== Segment start ==

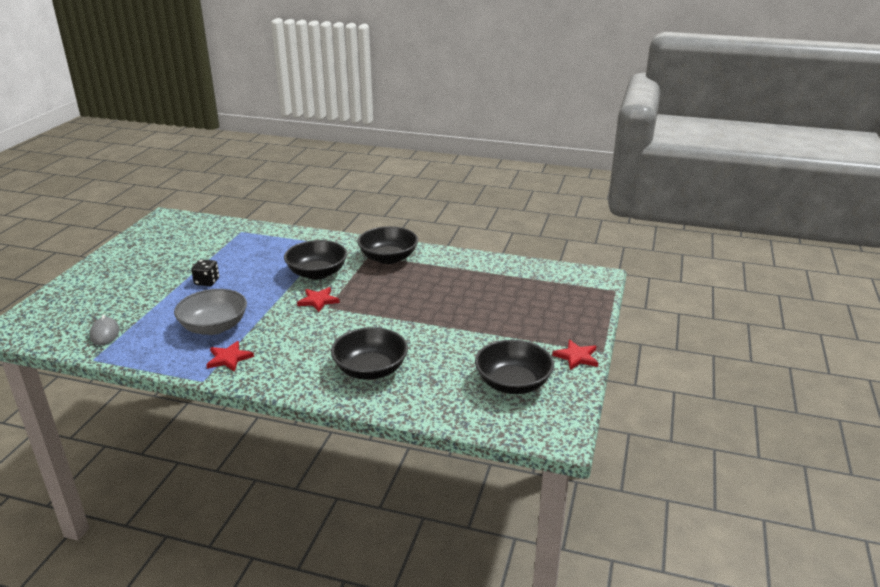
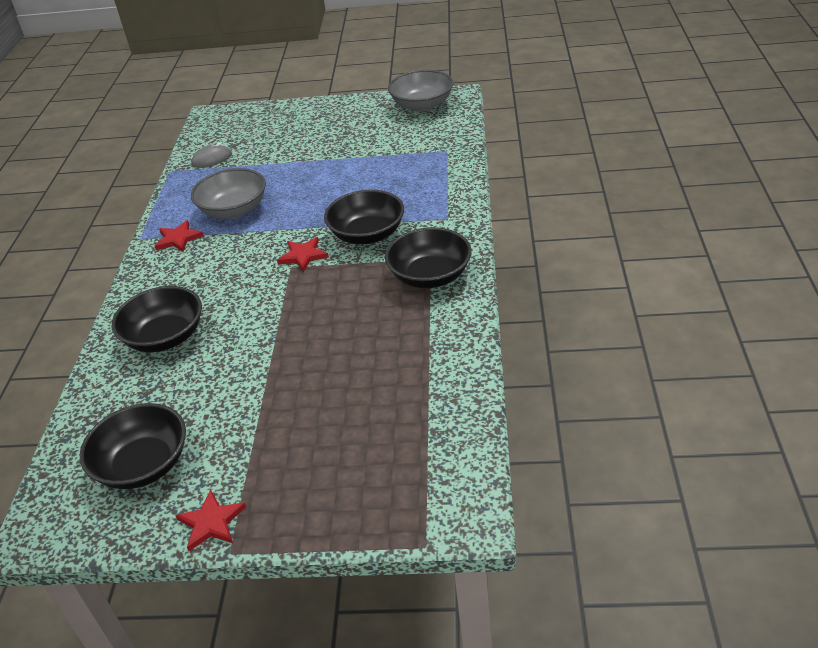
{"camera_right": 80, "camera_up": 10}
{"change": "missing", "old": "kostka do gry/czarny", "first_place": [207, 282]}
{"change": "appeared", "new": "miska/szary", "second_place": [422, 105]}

== Segment end ==

About this task: Take from the material above every line that includes the word "change".

Response to the exercise:
{"change": "missing", "old": "kostka do gry/czarny", "first_place": [207, 282]}
{"change": "appeared", "new": "miska/szary", "second_place": [422, 105]}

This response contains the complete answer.